## Prompt
Could you output exactly the lines from the one containing "(633, 264) = (485, 350): black" through the end of the records below, and nothing more?

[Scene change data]
%%
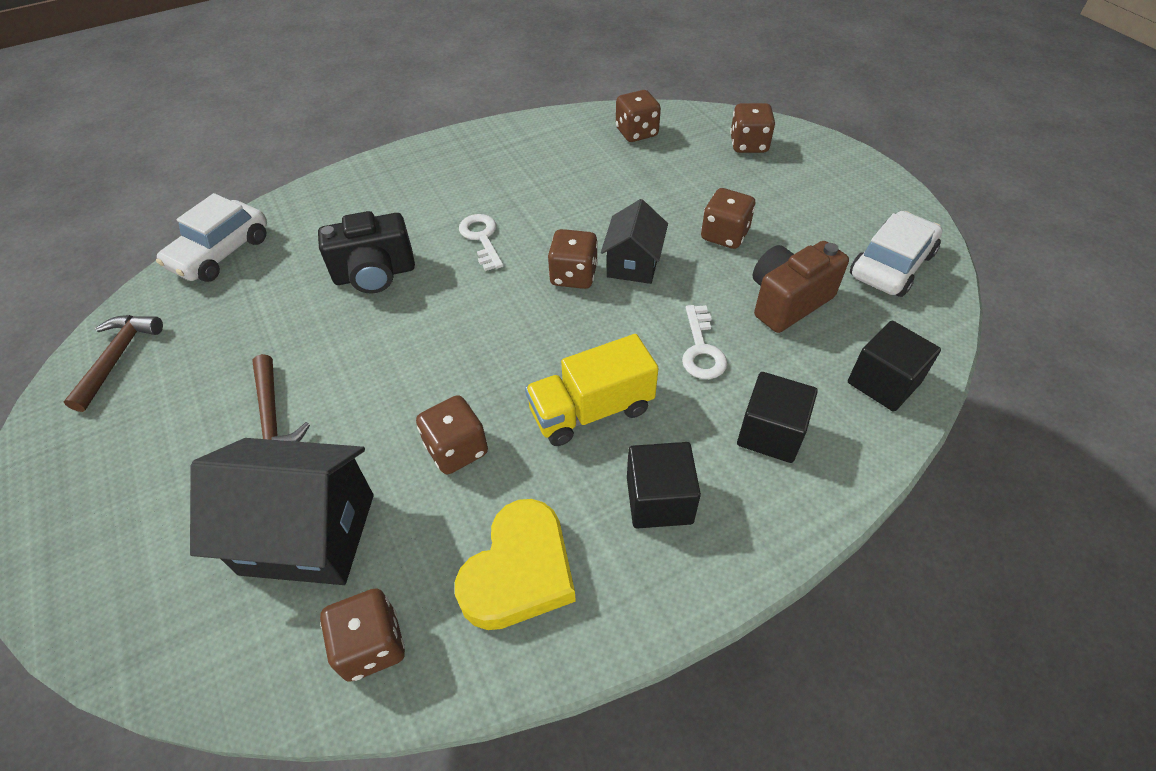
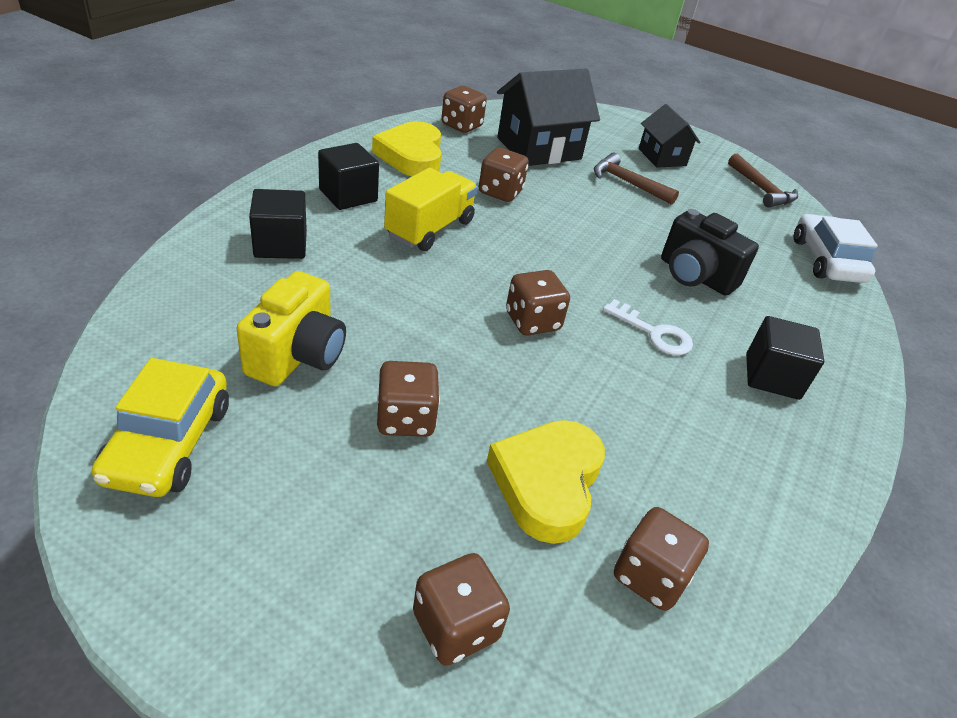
camera: 140 degrees right, 10 degrees down
(375, 274) = (695, 276): black camera -> black camera turned 90 degrees counterclockwise
(633, 264) = (485, 350): black house -> black house (662, 157)
(657, 179) = (547, 483): none -> yellow heart
(701, 349) = (367, 289): white key -> none
(787, 301) = (297, 355): brown camera -> yellow camera
(883, 382) = (179, 303): black cube -> black cube (772, 376)
(891, 265) = (169, 443): white car -> yellow car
%%
## Output
(633, 264) = (485, 350): black house -> black house (662, 157)
(657, 179) = (547, 483): none -> yellow heart
(701, 349) = (367, 289): white key -> none
(787, 301) = (297, 355): brown camera -> yellow camera
(883, 382) = (179, 303): black cube -> black cube (772, 376)
(891, 265) = (169, 443): white car -> yellow car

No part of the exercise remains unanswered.